*THE INPUT*:
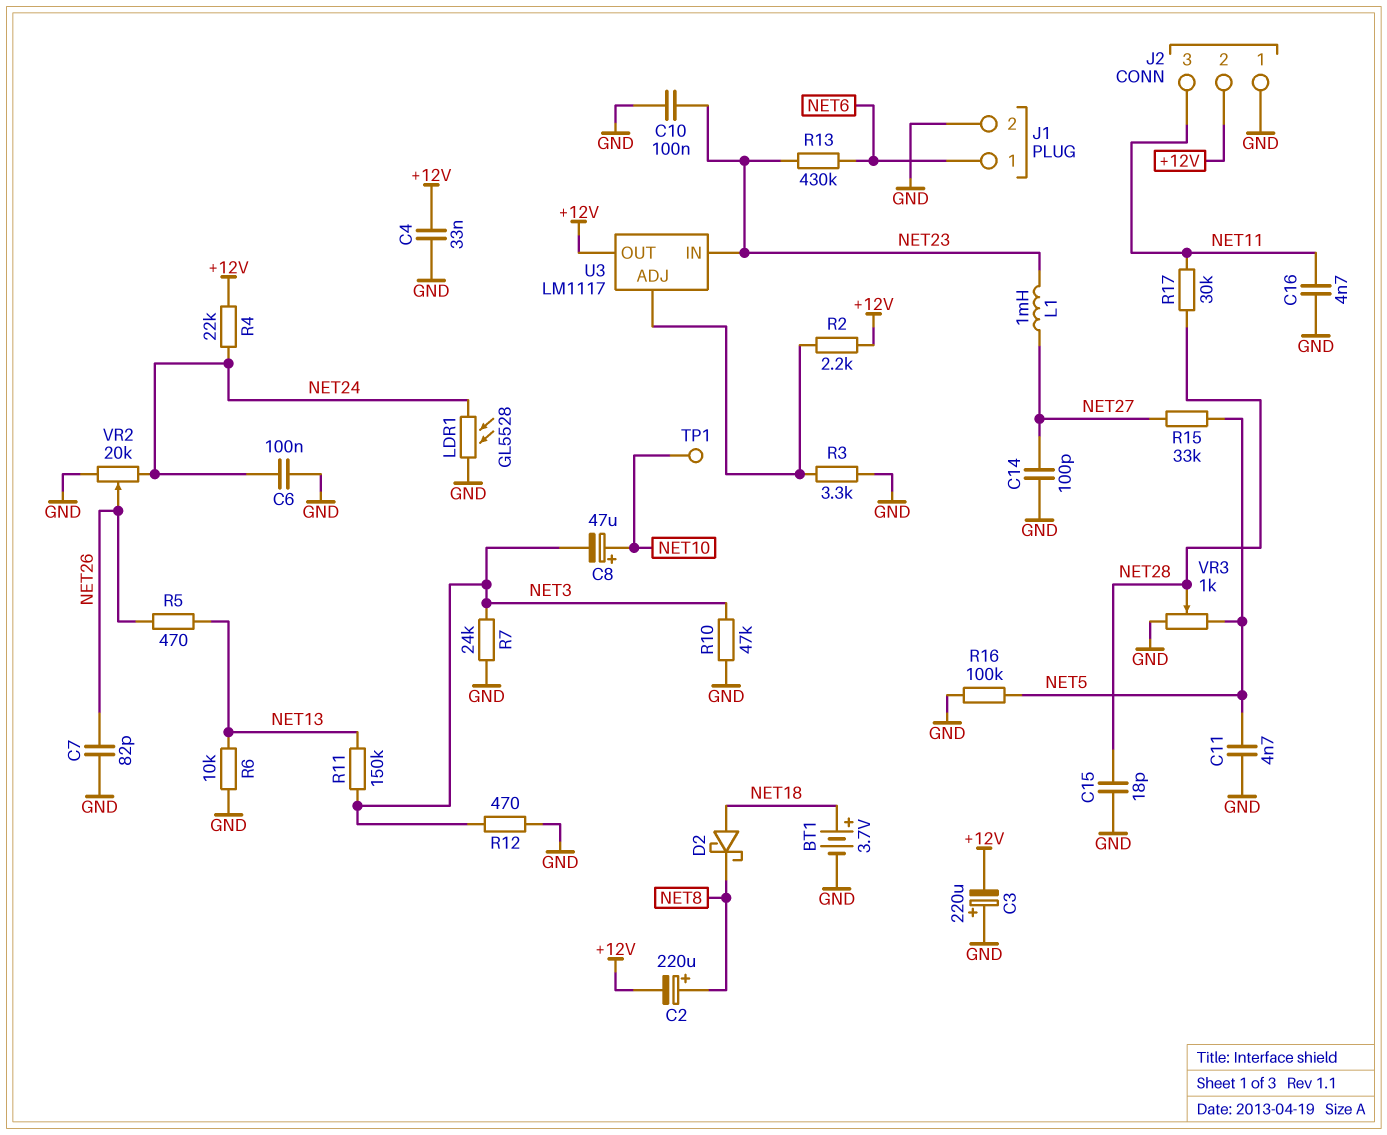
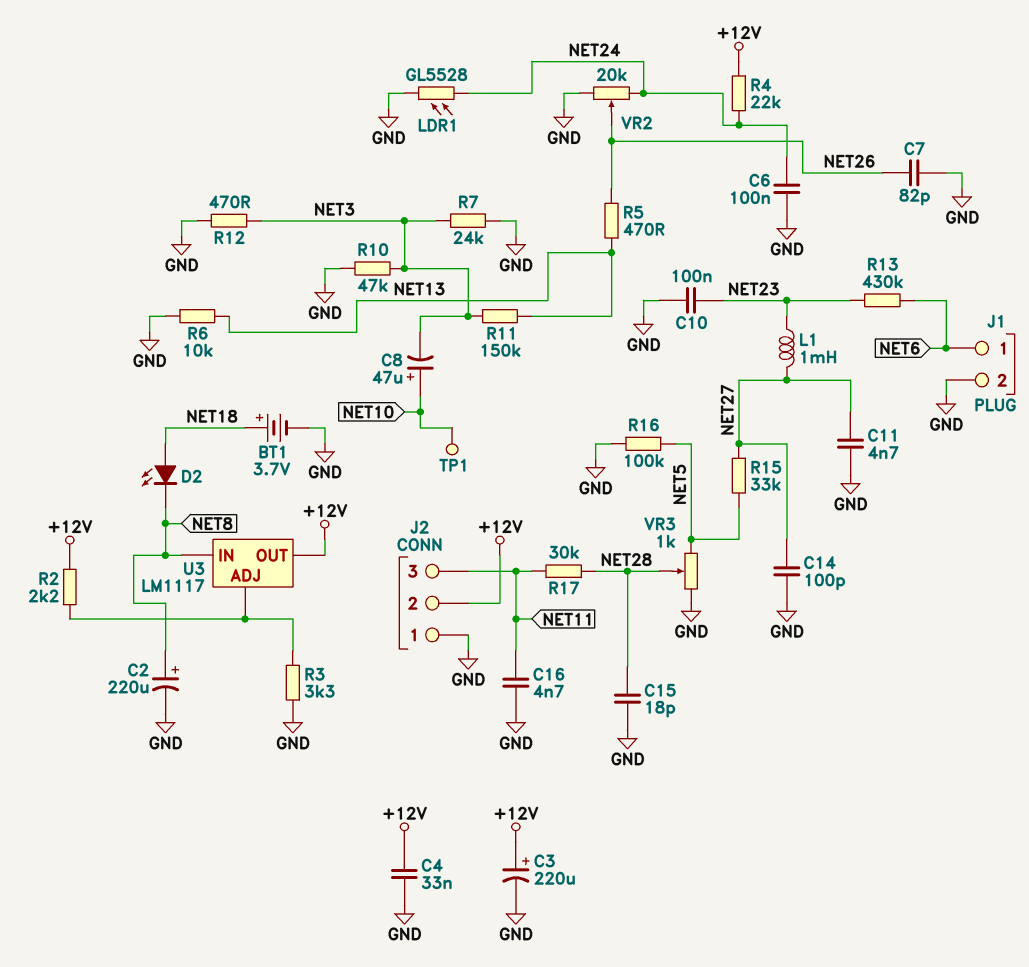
C2: 220uF (plus NET8, minus +12V) -> 220uF (plus NET8, minus GND)
C3: 220uF (plus GND, minus +12V) -> 220uF (plus +12V, minus GND)
C11: 4.7nF (GND, NET5) -> 4.7nF (GND, NET27)
D2: schottky (A NET18, K NET8) -> LED (A NET18, K NET8)
U3 pin IN: NET23 -> NET8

*EXERCISE DIRECTIONS*:
Repeat the data above exactly, but not the pictures.

*ANSWER AREA*:
C2: 220uF (plus NET8, minus +12V) -> 220uF (plus NET8, minus GND)
C3: 220uF (plus GND, minus +12V) -> 220uF (plus +12V, minus GND)
C11: 4.7nF (GND, NET5) -> 4.7nF (GND, NET27)
D2: schottky (A NET18, K NET8) -> LED (A NET18, K NET8)
U3 pin IN: NET23 -> NET8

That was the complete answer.